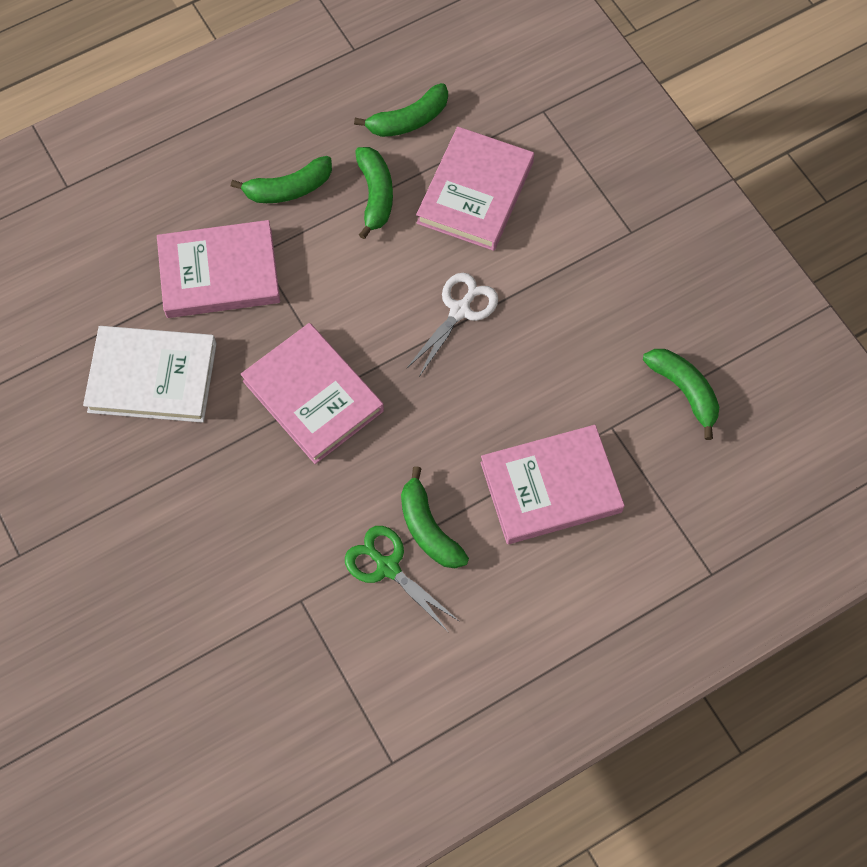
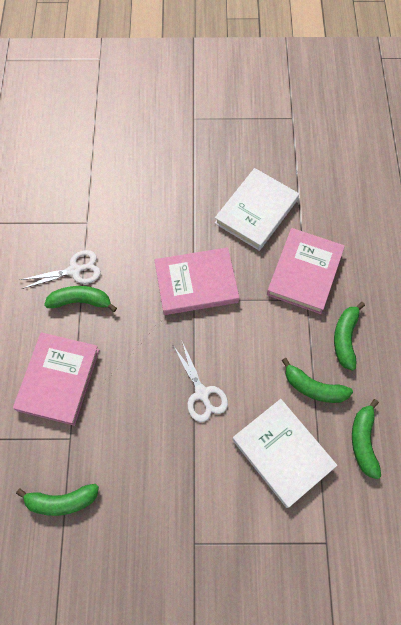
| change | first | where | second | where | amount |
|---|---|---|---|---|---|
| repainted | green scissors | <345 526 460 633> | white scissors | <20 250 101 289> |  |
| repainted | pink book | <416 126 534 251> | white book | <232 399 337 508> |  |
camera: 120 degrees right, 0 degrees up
....
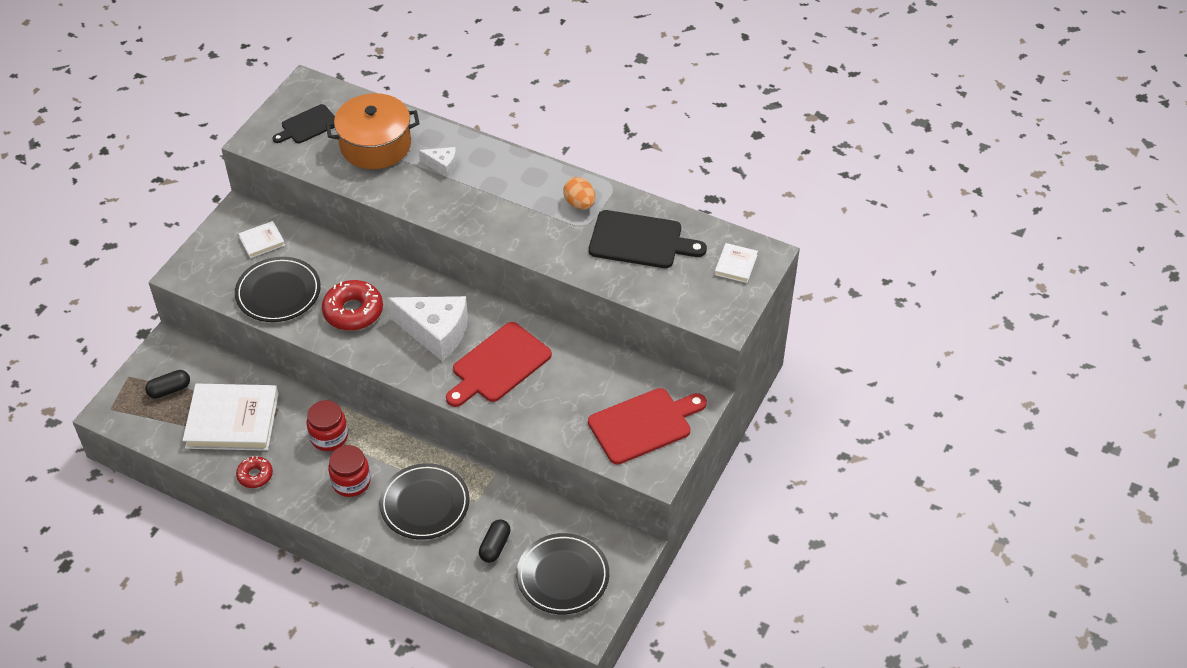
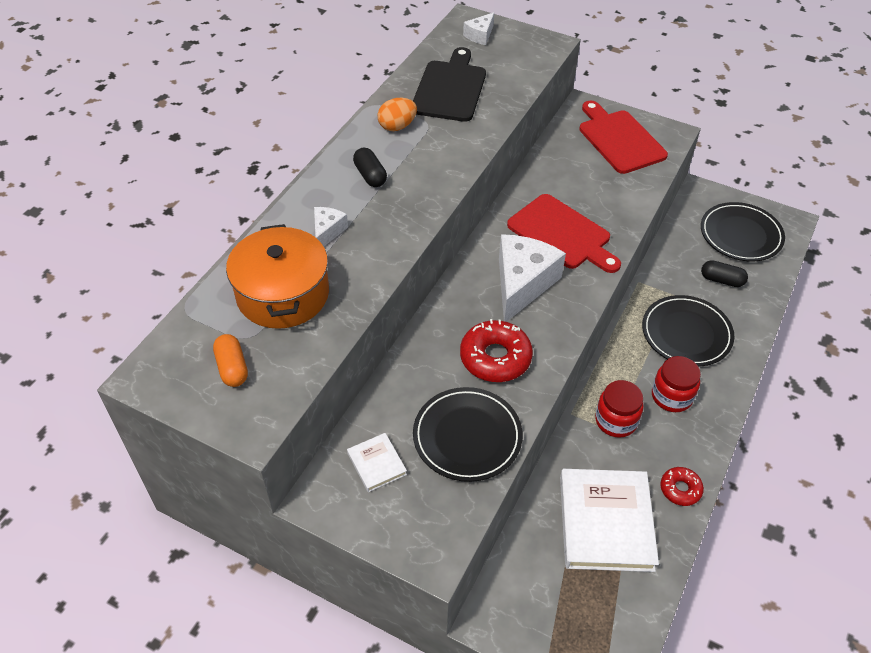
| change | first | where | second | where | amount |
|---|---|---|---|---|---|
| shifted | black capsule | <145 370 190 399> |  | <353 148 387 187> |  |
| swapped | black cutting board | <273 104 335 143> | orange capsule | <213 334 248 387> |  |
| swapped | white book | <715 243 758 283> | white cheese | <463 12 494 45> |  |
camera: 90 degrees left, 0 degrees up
....
In the material above, locate the line containing "swapped | black" and the line containing "camera: 90 degrees left, 0 degrees up". Transcribe exactly those two lines and every line between them, and nothing more.

| swapped | black cutting board | <273 104 335 143> | orange capsule | <213 334 248 387> |  |
| swapped | white book | <715 243 758 283> | white cheese | <463 12 494 45> |  |
camera: 90 degrees left, 0 degrees up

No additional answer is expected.